#### MATERIAL FOR THE TASK ####
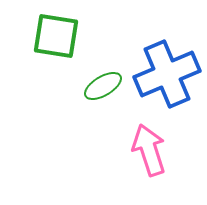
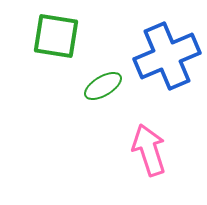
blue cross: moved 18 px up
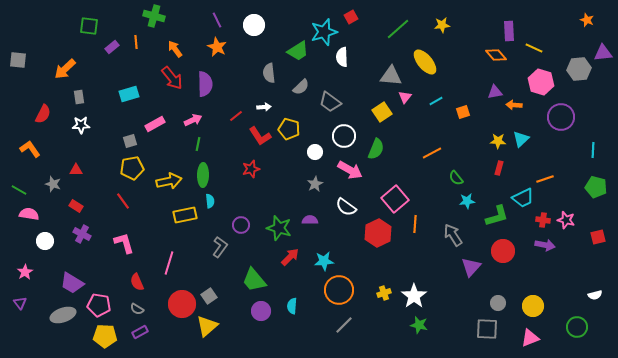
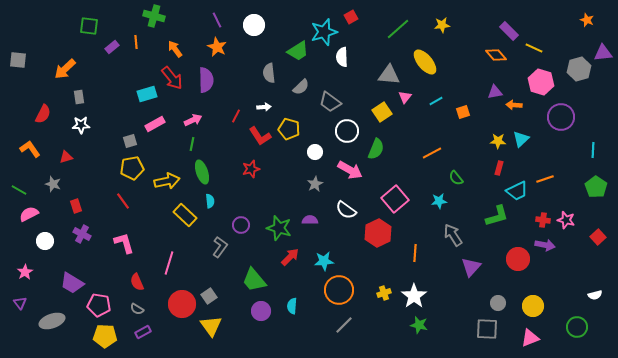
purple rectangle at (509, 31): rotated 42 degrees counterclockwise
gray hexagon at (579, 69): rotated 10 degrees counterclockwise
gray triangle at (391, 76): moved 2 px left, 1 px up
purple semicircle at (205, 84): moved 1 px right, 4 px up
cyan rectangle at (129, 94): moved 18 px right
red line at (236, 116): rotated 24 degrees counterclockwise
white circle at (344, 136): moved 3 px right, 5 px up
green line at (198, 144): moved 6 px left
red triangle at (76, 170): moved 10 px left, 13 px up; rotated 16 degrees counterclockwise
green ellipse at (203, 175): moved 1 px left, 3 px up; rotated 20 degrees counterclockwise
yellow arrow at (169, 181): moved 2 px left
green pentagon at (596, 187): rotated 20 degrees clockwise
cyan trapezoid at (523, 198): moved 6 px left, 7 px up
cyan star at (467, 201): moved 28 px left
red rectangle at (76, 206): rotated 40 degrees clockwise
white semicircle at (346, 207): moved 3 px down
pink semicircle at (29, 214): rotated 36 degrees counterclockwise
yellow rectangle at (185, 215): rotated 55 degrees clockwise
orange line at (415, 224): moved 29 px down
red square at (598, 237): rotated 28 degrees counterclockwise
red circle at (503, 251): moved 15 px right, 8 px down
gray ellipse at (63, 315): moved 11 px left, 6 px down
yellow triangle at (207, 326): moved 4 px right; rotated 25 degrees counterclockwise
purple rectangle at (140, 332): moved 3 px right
####
**WHAT IS BEING ASKED**.
What lines of the listing above hold "gray"? Copy all of them.

**SOLUTION TO THE PROBLEM**.
gray hexagon at (579, 69): rotated 10 degrees counterclockwise
gray triangle at (391, 76): moved 2 px left, 1 px up
gray ellipse at (63, 315): moved 11 px left, 6 px down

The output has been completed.